(Stored entries)
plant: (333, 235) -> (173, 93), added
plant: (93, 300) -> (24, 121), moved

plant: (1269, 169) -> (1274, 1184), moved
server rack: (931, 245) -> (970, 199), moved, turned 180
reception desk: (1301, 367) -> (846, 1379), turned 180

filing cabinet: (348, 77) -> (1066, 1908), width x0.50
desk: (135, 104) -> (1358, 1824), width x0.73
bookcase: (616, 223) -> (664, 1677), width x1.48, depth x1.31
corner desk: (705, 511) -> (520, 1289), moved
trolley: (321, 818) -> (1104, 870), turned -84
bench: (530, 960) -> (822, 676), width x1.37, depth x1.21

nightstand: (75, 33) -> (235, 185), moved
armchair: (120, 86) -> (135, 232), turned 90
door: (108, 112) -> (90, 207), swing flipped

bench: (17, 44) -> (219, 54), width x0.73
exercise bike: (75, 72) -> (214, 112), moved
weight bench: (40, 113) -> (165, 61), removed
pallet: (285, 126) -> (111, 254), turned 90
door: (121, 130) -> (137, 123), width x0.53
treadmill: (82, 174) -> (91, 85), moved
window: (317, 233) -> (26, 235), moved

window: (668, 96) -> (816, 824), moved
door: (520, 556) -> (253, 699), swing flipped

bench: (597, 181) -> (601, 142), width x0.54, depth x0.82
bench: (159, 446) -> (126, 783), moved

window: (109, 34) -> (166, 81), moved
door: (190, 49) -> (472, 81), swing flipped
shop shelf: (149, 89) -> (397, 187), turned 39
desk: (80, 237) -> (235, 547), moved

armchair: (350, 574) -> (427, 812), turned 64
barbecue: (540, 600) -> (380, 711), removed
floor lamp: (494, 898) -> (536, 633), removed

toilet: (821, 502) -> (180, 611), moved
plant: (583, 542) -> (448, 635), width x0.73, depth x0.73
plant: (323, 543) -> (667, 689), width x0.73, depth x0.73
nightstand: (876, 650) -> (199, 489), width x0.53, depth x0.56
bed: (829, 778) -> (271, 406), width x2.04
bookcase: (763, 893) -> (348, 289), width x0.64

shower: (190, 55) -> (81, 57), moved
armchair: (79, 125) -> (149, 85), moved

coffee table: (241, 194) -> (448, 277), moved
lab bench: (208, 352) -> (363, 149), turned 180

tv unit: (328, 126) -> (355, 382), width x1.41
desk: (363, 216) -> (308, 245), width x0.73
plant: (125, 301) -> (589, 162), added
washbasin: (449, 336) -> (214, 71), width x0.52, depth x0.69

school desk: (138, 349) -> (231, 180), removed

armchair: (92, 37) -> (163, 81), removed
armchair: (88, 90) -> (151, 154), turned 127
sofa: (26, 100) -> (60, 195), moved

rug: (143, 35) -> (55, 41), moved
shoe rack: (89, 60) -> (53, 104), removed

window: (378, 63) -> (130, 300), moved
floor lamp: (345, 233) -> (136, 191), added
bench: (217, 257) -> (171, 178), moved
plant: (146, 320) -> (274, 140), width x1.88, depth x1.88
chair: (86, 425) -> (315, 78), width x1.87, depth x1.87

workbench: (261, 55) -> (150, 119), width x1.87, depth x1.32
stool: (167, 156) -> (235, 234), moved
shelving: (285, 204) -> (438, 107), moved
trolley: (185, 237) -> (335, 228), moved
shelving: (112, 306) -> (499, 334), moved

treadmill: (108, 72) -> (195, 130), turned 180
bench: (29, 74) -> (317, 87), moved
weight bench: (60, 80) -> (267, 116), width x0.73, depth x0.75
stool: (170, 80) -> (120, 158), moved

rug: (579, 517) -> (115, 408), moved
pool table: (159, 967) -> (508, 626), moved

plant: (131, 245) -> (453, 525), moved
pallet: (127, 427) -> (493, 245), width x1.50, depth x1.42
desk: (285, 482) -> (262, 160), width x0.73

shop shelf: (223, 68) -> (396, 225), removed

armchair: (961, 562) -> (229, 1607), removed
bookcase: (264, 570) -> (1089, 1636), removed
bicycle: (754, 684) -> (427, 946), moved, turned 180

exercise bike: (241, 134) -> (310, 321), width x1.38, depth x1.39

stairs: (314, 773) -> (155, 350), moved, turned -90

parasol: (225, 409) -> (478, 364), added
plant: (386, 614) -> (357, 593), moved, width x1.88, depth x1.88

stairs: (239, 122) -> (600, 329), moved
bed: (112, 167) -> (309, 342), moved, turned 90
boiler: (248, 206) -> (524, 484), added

Requirement
Up to and including the line with "desk: (80, 237) -> (235, 547), moved", print every line of the records from the start.

Result of this task
plant: (333, 235) -> (173, 93), added
plant: (93, 300) -> (24, 121), moved

plant: (1269, 169) -> (1274, 1184), moved
server rack: (931, 245) -> (970, 199), moved, turned 180
reception desk: (1301, 367) -> (846, 1379), turned 180

filing cabinet: (348, 77) -> (1066, 1908), width x0.50
desk: (135, 104) -> (1358, 1824), width x0.73
bookcase: (616, 223) -> (664, 1677), width x1.48, depth x1.31
corner desk: (705, 511) -> (520, 1289), moved
trolley: (321, 818) -> (1104, 870), turned -84
bench: (530, 960) -> (822, 676), width x1.37, depth x1.21

nightstand: (75, 33) -> (235, 185), moved
armchair: (120, 86) -> (135, 232), turned 90
door: (108, 112) -> (90, 207), swing flipped

bench: (17, 44) -> (219, 54), width x0.73
exercise bike: (75, 72) -> (214, 112), moved
weight bench: (40, 113) -> (165, 61), removed
pallet: (285, 126) -> (111, 254), turned 90
door: (121, 130) -> (137, 123), width x0.53
treadmill: (82, 174) -> (91, 85), moved
window: (317, 233) -> (26, 235), moved

window: (668, 96) -> (816, 824), moved
door: (520, 556) -> (253, 699), swing flipped

bench: (597, 181) -> (601, 142), width x0.54, depth x0.82
bench: (159, 446) -> (126, 783), moved

window: (109, 34) -> (166, 81), moved
door: (190, 49) -> (472, 81), swing flipped
shop shelf: (149, 89) -> (397, 187), turned 39
desk: (80, 237) -> (235, 547), moved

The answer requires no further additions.